Stored items from a collection
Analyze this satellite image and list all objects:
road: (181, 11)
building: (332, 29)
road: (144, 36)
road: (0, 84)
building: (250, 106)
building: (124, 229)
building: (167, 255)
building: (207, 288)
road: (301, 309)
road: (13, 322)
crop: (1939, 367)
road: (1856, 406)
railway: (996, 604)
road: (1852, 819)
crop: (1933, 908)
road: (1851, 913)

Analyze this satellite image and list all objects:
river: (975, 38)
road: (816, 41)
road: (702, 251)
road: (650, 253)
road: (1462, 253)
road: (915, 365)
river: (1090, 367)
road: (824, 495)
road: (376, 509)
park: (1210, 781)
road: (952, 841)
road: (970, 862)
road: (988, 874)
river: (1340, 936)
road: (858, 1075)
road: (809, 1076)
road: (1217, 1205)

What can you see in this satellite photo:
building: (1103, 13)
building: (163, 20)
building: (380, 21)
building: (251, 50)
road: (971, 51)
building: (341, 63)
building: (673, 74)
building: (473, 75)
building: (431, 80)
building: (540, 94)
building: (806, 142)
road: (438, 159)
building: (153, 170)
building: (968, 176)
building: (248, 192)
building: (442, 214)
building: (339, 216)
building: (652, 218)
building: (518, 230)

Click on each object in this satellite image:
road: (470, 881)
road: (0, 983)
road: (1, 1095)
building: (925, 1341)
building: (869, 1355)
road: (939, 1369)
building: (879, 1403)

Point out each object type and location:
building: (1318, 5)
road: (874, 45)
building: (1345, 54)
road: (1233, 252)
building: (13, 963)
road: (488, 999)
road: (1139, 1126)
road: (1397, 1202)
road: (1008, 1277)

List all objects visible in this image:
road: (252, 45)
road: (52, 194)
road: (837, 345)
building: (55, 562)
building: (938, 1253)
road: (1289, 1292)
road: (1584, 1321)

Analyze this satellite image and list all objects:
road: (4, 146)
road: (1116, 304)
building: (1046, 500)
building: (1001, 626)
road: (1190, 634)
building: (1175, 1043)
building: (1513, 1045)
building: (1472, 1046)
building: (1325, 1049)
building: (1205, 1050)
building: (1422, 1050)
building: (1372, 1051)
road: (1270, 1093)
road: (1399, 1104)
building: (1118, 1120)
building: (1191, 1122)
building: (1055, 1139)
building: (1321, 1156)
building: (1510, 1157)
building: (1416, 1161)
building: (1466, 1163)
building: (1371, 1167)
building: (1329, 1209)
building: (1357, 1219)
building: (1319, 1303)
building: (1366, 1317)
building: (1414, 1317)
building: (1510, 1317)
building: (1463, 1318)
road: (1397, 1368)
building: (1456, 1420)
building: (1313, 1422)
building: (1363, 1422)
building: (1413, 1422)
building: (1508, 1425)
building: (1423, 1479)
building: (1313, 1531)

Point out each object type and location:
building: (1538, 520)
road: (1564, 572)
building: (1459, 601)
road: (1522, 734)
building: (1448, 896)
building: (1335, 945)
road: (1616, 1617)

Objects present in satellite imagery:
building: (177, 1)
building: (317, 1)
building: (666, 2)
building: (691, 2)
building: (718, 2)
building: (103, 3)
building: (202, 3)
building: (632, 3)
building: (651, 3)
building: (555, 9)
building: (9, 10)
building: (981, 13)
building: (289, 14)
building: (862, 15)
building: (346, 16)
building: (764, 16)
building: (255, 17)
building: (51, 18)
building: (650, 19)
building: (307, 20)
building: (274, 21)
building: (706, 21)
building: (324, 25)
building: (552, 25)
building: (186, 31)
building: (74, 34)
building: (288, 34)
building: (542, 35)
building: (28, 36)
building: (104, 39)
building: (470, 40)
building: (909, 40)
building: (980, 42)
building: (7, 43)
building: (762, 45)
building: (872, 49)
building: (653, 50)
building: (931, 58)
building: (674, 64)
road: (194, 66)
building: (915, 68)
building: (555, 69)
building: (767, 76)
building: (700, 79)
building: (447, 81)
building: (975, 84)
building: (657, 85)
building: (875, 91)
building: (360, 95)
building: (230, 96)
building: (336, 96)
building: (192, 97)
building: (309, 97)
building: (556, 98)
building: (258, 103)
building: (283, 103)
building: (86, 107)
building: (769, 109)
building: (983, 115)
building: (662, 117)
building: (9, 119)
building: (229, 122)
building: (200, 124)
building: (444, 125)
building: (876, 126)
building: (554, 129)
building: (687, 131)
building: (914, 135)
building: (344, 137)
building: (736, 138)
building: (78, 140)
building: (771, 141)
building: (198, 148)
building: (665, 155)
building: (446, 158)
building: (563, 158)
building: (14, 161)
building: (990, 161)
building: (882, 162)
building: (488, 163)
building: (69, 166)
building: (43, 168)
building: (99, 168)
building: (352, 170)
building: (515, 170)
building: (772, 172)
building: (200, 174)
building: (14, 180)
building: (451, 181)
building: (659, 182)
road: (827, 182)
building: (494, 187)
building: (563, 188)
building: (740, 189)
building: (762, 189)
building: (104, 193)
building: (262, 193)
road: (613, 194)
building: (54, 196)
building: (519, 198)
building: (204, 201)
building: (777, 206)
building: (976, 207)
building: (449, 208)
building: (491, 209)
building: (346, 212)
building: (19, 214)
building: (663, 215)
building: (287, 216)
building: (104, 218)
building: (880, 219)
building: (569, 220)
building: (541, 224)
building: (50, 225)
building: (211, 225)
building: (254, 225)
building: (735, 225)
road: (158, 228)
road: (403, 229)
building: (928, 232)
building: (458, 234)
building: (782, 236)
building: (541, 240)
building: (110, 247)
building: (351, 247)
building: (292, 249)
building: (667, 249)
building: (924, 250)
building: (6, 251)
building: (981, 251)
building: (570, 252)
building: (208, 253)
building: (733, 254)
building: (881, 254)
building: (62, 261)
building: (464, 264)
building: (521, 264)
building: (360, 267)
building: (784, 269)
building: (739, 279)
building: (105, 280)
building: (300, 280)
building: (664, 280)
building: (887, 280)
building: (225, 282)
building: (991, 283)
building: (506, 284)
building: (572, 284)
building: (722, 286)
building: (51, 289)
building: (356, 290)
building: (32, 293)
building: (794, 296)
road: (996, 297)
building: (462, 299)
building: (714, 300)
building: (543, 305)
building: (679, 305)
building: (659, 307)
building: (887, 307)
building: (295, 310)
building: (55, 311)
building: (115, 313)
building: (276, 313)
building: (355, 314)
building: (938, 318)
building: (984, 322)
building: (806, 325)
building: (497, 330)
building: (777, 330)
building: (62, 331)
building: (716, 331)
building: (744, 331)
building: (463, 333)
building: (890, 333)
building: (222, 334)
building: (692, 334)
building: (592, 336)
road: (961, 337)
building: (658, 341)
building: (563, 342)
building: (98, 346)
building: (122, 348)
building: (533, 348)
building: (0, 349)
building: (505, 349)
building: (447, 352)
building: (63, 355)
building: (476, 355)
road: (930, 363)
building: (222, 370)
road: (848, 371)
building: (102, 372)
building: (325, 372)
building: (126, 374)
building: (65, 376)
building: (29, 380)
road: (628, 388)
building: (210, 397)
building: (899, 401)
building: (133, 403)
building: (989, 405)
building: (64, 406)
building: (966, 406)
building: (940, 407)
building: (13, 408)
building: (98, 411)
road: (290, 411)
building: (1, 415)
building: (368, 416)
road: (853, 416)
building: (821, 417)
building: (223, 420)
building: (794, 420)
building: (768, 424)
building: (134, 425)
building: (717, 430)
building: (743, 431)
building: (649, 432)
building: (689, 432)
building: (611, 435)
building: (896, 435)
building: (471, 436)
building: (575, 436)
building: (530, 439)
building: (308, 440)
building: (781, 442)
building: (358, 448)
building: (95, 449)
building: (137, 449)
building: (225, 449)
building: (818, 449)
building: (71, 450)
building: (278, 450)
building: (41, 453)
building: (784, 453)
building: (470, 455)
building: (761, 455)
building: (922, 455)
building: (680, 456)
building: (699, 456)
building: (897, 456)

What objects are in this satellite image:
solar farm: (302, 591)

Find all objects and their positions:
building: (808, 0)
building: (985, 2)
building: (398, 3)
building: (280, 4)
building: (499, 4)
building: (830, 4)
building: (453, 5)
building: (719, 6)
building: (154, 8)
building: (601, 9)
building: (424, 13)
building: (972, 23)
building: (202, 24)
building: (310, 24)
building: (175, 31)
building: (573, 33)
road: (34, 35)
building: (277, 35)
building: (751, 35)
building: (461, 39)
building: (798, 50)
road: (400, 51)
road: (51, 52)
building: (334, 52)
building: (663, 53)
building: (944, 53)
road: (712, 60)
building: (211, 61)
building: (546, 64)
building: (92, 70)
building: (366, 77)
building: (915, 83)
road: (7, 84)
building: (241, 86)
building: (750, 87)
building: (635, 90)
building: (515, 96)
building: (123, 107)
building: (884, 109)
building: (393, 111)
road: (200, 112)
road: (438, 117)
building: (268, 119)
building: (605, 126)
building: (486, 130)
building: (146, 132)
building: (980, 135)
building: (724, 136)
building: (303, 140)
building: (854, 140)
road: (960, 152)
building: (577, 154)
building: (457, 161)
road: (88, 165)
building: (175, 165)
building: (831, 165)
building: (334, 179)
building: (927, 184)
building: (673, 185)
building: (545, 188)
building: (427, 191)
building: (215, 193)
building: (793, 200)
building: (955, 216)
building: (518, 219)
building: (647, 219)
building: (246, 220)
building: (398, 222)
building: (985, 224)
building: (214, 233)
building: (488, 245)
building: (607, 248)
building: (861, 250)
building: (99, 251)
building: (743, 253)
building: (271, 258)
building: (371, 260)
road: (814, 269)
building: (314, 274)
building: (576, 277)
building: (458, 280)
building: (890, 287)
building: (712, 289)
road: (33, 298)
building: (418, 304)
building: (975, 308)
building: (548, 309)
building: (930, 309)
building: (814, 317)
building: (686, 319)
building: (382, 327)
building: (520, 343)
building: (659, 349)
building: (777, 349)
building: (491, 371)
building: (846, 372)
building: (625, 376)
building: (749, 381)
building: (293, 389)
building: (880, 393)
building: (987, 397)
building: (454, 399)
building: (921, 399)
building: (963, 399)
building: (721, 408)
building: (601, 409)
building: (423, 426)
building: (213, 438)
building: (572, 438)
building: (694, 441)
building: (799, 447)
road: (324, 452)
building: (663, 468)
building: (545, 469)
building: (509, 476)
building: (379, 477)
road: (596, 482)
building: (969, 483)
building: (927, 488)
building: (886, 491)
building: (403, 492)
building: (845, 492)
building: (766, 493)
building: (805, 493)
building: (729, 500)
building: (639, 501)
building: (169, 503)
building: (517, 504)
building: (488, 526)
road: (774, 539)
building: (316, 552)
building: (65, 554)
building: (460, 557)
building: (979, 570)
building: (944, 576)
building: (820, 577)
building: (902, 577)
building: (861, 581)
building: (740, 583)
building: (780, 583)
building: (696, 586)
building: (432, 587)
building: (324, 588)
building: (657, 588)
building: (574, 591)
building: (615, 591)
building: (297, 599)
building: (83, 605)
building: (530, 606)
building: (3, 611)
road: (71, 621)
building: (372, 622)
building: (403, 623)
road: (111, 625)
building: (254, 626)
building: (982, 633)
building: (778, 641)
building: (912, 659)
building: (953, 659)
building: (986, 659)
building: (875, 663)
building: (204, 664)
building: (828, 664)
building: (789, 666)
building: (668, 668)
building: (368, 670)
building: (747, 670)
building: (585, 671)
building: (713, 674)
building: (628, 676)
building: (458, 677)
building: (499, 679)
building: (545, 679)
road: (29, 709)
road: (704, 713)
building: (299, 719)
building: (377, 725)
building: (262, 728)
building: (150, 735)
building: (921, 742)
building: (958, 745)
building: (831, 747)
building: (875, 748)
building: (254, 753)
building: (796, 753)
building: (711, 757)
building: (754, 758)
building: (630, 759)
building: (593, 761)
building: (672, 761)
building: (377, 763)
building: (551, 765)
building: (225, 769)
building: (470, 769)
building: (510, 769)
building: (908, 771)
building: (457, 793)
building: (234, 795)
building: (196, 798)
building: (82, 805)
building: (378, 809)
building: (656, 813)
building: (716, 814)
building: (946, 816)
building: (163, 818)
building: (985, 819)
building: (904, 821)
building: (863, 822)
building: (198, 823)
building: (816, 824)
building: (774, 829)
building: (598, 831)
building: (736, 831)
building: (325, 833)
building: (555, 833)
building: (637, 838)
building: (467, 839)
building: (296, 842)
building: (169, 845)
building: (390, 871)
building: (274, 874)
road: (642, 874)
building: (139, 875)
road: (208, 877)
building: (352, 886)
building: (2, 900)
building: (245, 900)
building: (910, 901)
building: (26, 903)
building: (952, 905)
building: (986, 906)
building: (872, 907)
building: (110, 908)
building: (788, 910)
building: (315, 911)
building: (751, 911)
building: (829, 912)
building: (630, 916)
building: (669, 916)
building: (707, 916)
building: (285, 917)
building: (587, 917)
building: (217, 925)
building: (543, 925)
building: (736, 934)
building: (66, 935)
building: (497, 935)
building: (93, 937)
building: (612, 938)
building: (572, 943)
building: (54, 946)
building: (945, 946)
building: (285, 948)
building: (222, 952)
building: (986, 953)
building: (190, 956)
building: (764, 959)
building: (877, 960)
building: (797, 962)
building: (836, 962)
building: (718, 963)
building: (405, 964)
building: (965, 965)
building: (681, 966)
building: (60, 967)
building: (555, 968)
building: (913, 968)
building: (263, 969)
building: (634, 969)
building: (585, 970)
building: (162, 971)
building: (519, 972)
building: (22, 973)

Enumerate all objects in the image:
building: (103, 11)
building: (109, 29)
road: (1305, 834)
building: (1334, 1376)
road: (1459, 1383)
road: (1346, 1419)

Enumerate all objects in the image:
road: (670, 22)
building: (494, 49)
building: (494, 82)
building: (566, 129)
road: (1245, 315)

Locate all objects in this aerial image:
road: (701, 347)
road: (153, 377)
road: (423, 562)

> [Your assignment] Write out, word for word, the lines from the one containing "Locate all objects" through the end of the records, with no other lines.

> [Finished exercise]
Locate all objects in this aerial image:
road: (701, 347)
road: (153, 377)
road: (423, 562)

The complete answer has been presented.